START INPUT RECORDS

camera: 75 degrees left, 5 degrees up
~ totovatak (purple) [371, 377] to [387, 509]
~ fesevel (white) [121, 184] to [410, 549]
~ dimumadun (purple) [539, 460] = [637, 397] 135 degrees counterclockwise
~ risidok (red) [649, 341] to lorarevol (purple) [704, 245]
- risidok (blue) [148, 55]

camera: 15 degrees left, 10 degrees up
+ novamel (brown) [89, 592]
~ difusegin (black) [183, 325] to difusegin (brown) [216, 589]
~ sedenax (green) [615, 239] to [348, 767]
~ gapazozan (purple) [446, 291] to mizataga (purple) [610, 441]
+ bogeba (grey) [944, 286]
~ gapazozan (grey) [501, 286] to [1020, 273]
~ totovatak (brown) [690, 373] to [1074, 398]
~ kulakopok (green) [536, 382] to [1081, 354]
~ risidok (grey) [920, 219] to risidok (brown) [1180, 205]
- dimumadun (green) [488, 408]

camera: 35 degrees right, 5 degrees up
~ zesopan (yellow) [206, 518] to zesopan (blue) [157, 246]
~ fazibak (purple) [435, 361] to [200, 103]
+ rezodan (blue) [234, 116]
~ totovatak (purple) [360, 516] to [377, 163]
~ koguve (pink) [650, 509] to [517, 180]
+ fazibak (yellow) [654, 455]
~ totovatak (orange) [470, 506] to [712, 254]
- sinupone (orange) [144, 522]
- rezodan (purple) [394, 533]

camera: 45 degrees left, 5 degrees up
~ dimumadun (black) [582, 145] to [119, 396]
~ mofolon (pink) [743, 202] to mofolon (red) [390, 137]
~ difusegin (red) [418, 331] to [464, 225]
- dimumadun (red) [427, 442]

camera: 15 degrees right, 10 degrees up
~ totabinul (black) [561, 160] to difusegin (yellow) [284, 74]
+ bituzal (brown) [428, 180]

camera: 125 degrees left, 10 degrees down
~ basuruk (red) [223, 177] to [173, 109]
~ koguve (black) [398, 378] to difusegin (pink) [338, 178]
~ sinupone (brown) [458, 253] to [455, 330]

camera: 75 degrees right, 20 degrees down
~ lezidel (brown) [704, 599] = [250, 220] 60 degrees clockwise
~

END INPUT RECORDS

→ YOUR TASK:
Return exactly the lines that run from the top of the listing above to the line containing "(purple) [704, 245]", please, keeping both end lines and leaving out everything else.

→ EXERCISE RESULT:
camera: 75 degrees left, 5 degrees up
~ totovatak (purple) [371, 377] to [387, 509]
~ fesevel (white) [121, 184] to [410, 549]
~ dimumadun (purple) [539, 460] = [637, 397] 135 degrees counterclockwise
~ risidok (red) [649, 341] to lorarevol (purple) [704, 245]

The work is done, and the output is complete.